## What you have to do
Among the entries, how many lines carry the string "brown"? Give the number and nothing else.

Task inputs START

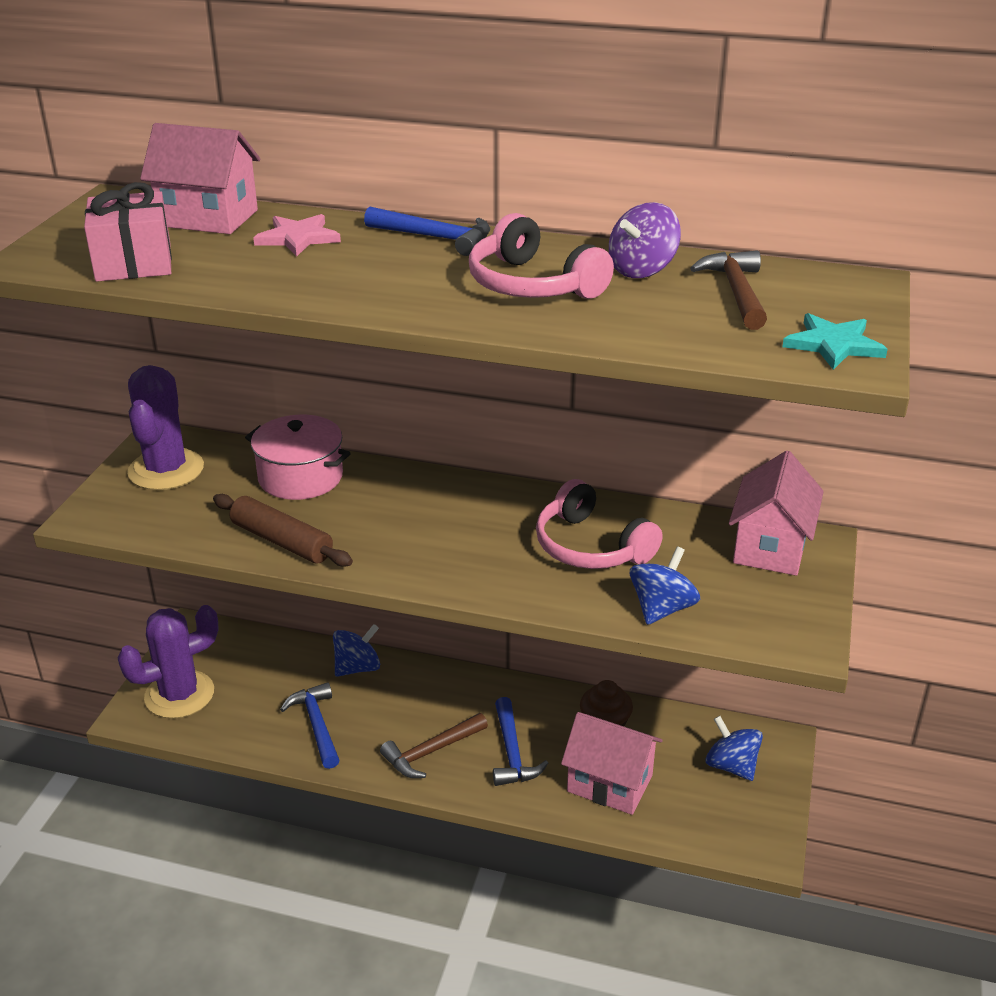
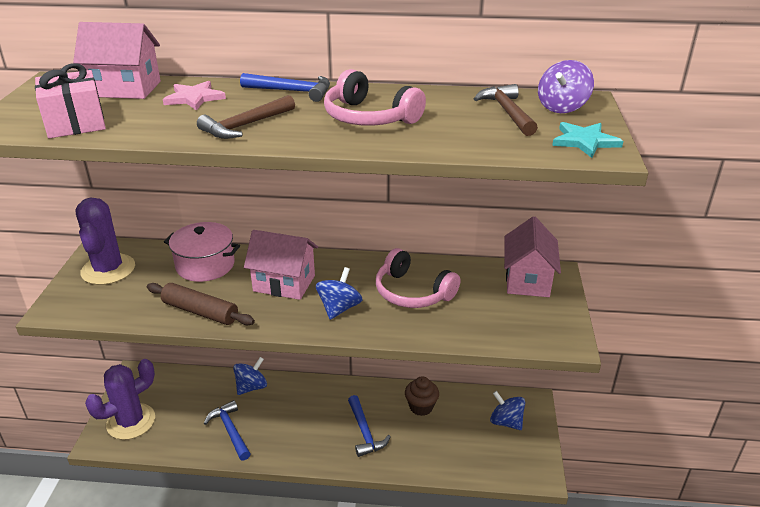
camera: 10 degrees left, 0 degrees up
(431, 752) = (311, 439): brown hammer -> brown hammer (245, 125)
(610, 783) = (432, 444): pink house -> pink house (284, 283)
(642, 270) = (439, 102): purple spinning top -> purple spinning top (562, 107)
(662, 608) = (469, 329): blue spinning top -> blue spinning top (339, 308)

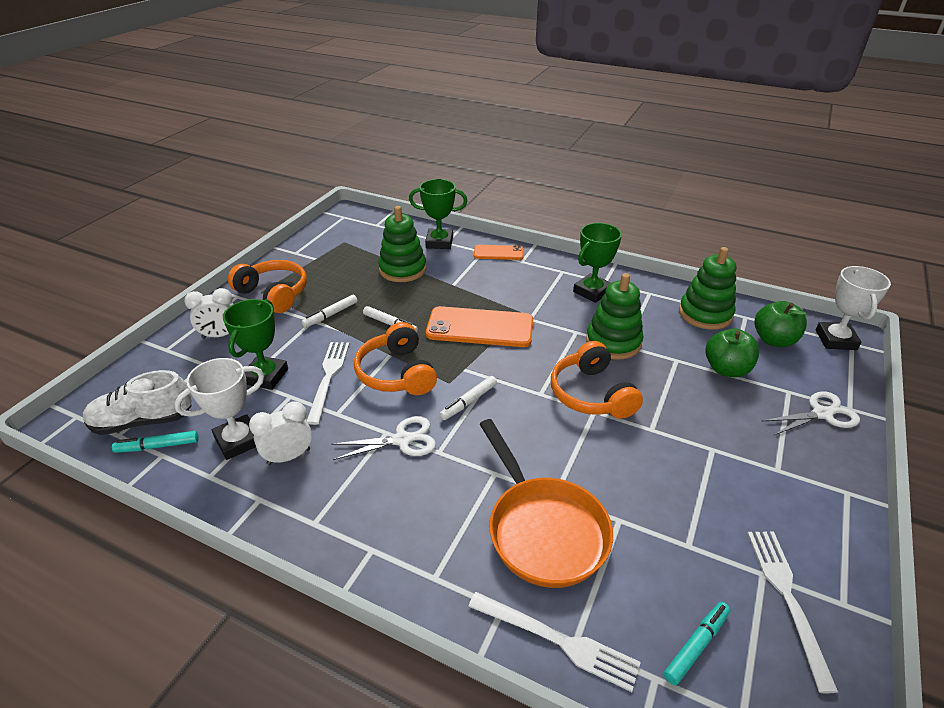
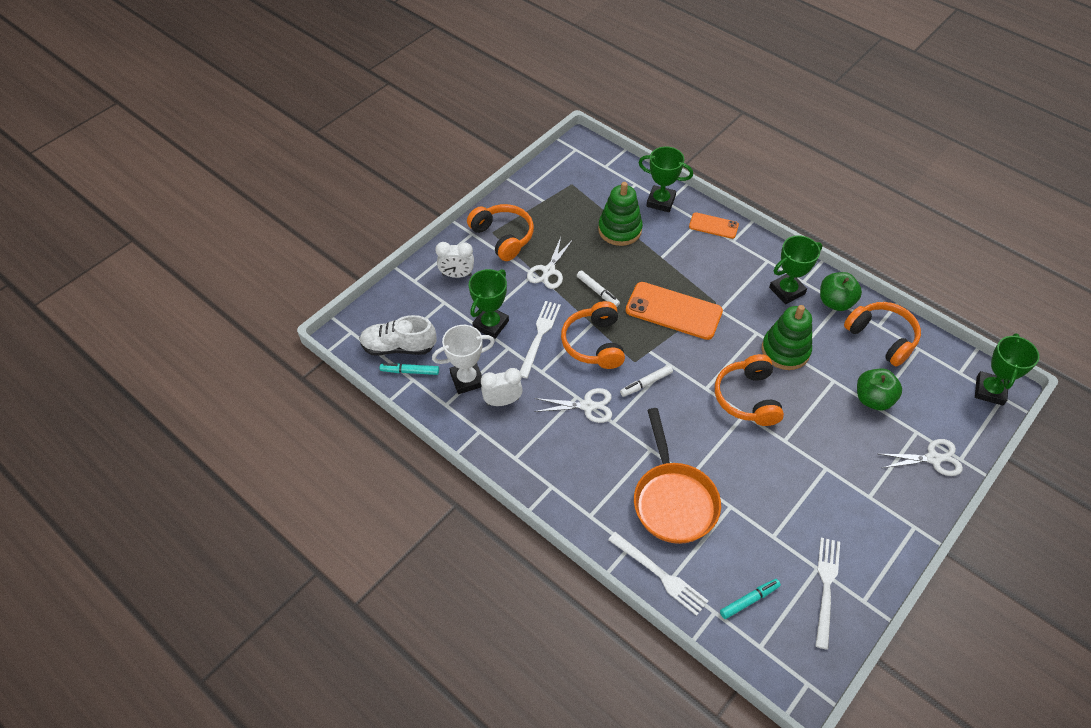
camera: 15 degrees right, 15 degrees up
(330, 315) = (549, 271): white marker -> white scissors
(705, 314) = (882, 338): green stacking toy -> orange headphones
(774, 340) = (931, 379): green apple -> green apple (835, 302)
(835, 340) = (989, 391): white trophy -> green trophy

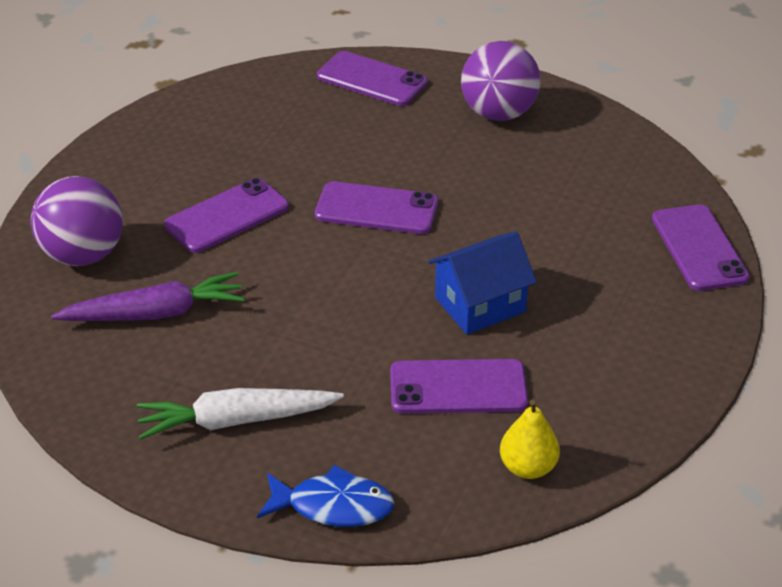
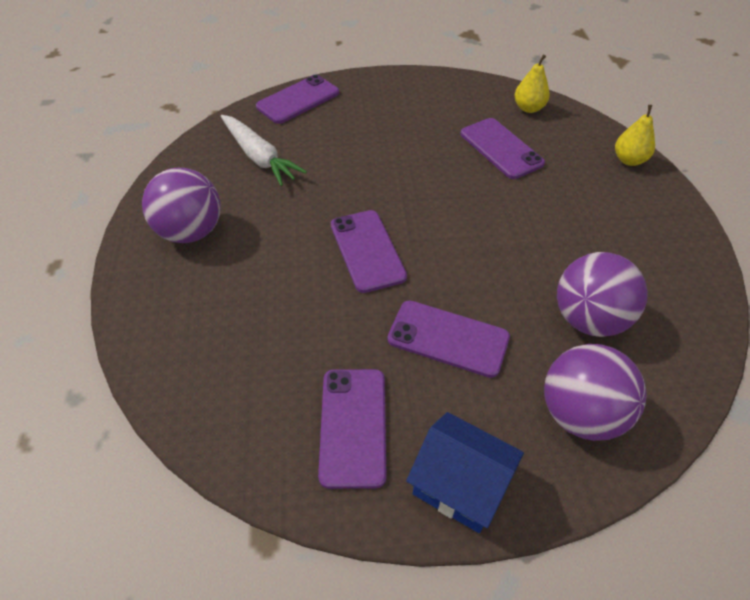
camera: 120 degrees left, 10 degrees up
(155, 313) = (589, 319): purple carrot -> purple ball
(236, 420) = (624, 224): white carrot -> white carrot (259, 157)
(333, 506) = (629, 160): blue fish -> yellow pear
(372, 80) = (174, 338): purple phone -> purple phone (353, 426)
(480, 305) = (425, 164): blue house -> blue house (460, 485)

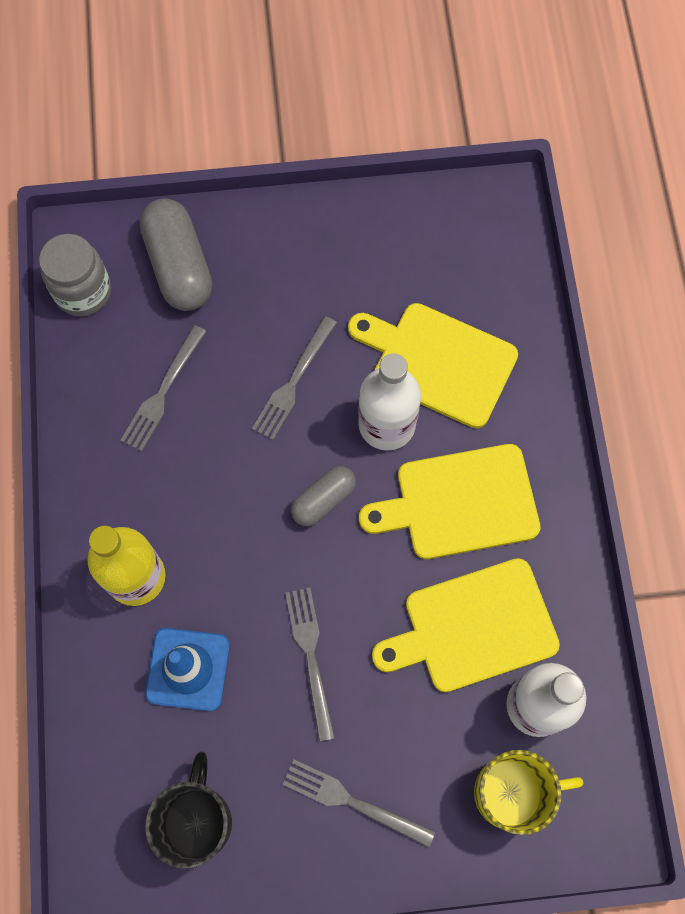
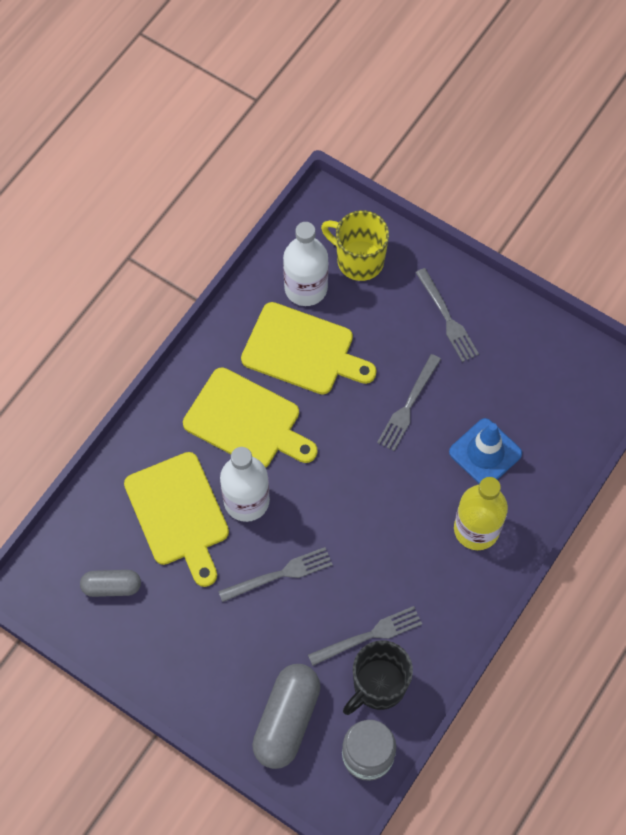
camera: 140 degrees left, 5 degrees down
(198, 820) = (539, 372): black mug -> black mug (378, 686)
(323, 500) = (325, 486): grey capsule -> grey capsule (112, 586)

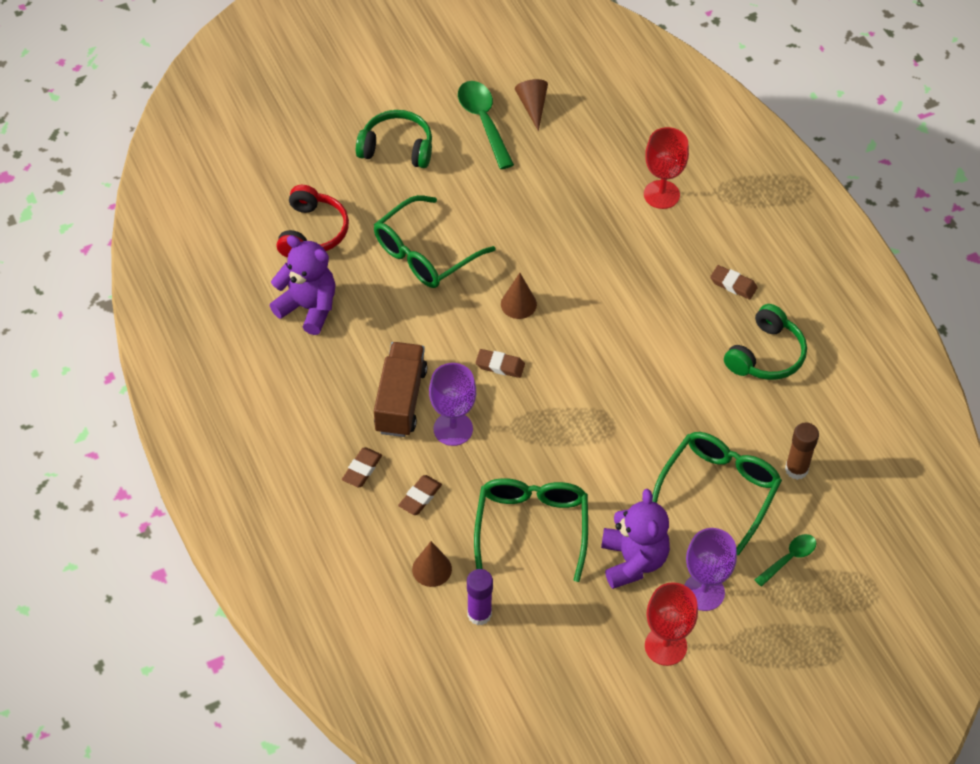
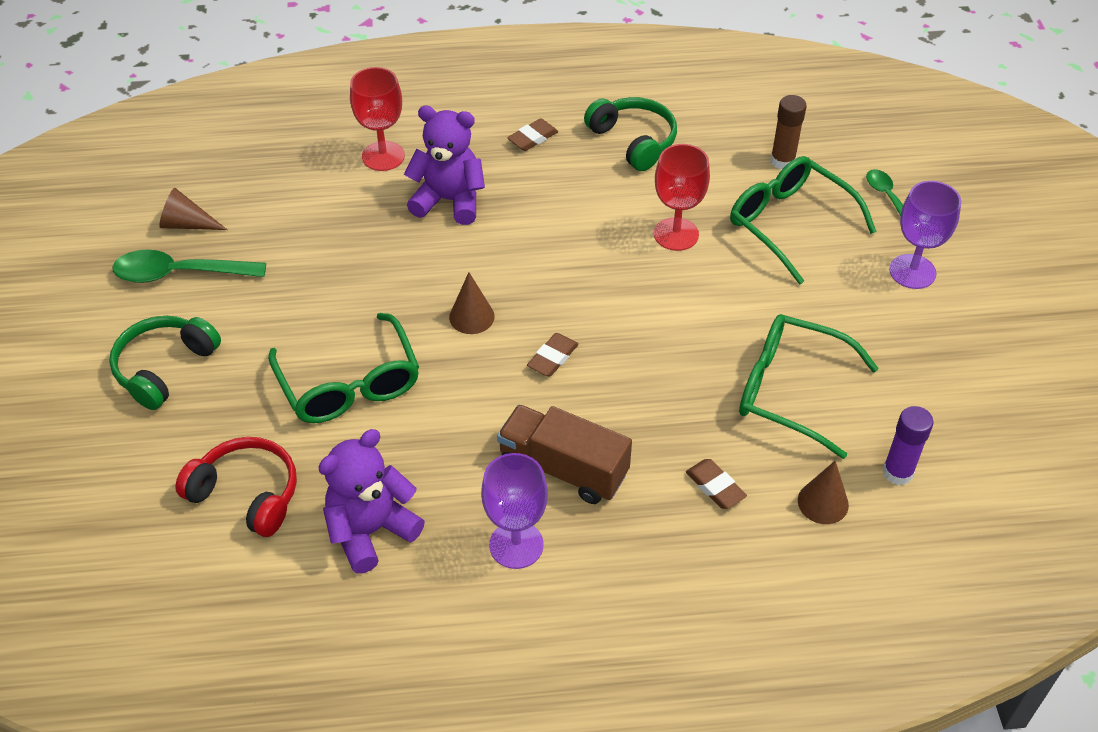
camera: 70 degrees left, 5 degrees down
(362, 469) = (653, 537): brown eraser -> none
(453, 429) = (626, 427): purple goblet -> purple goblet (516, 545)
(633, 561) = (859, 316): purple teddy bear -> purple teddy bear (449, 200)
(665, 646) = (973, 320): red goblet -> red goblet (676, 234)

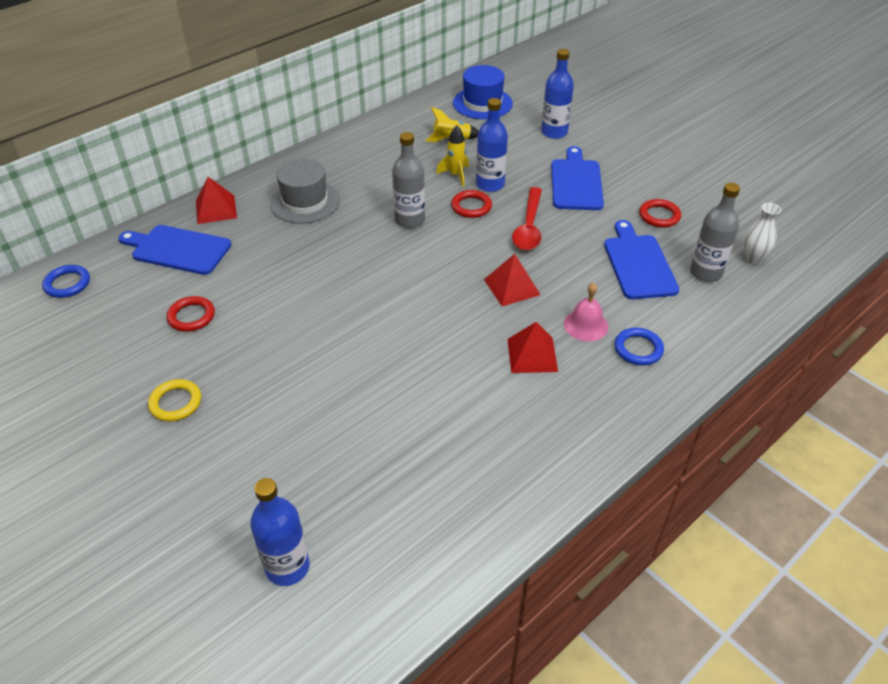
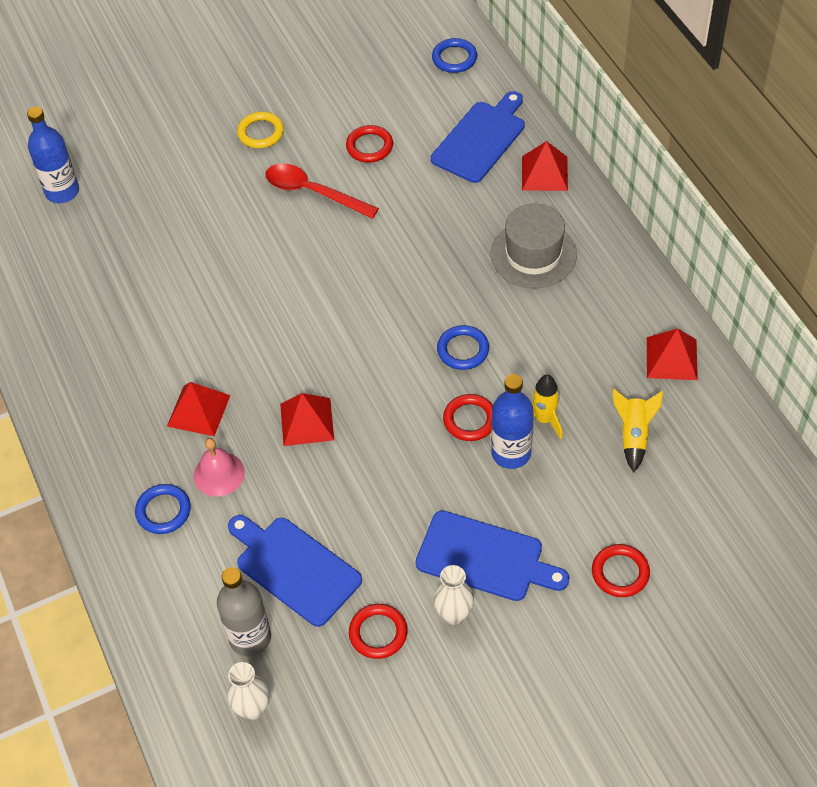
camera: 110 degrees right, 10 degrees up
(383, 133) = (672, 358): none -> red pyramid
(410, 220) = (463, 350): grey bottle -> blue ring
(482, 103) = (727, 500): blue hat -> none
(529, 227) = (408, 471): red spoon -> red spoon (313, 192)
(554, 132) = (620, 572): blue bottle -> red ring
(624, 188) = (454, 614): none -> white vase
(639, 264) = (294, 568): blue cutting board -> blue cutting board turned 150 degrees counterclockwise

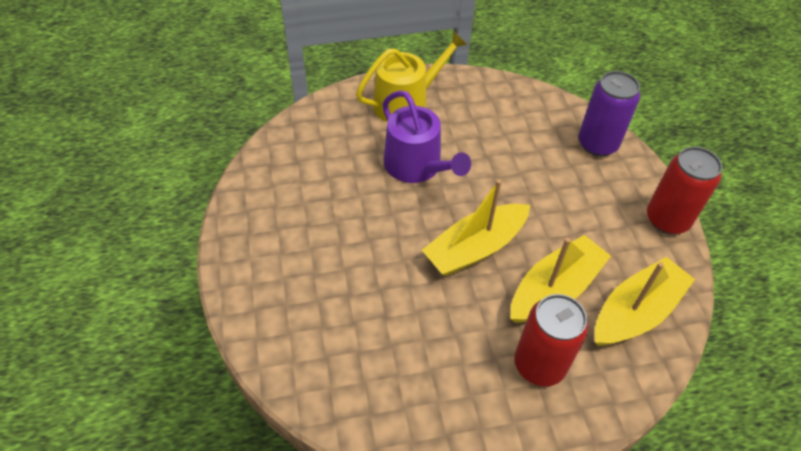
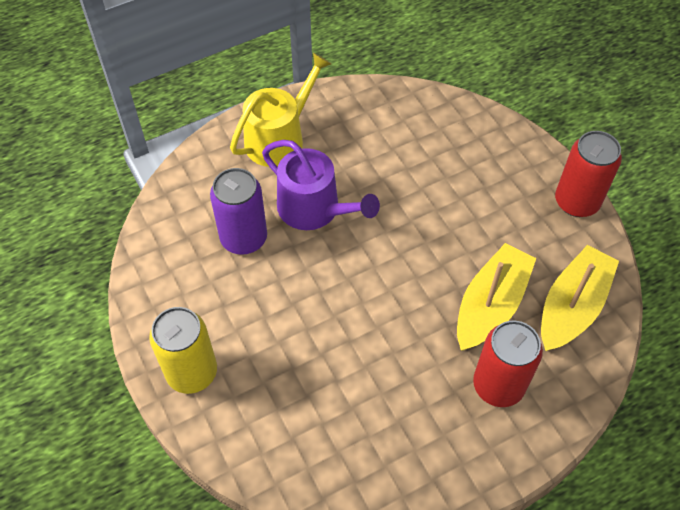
camera: 15 degrees left, 5 degrees up
(257, 273) = (192, 372): none -> yellow can
(475, 248) = (401, 283): yellow boat -> none
(597, 144) = (488, 136): purple can -> purple can (244, 238)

Task inputs END

## Solution to the problem
2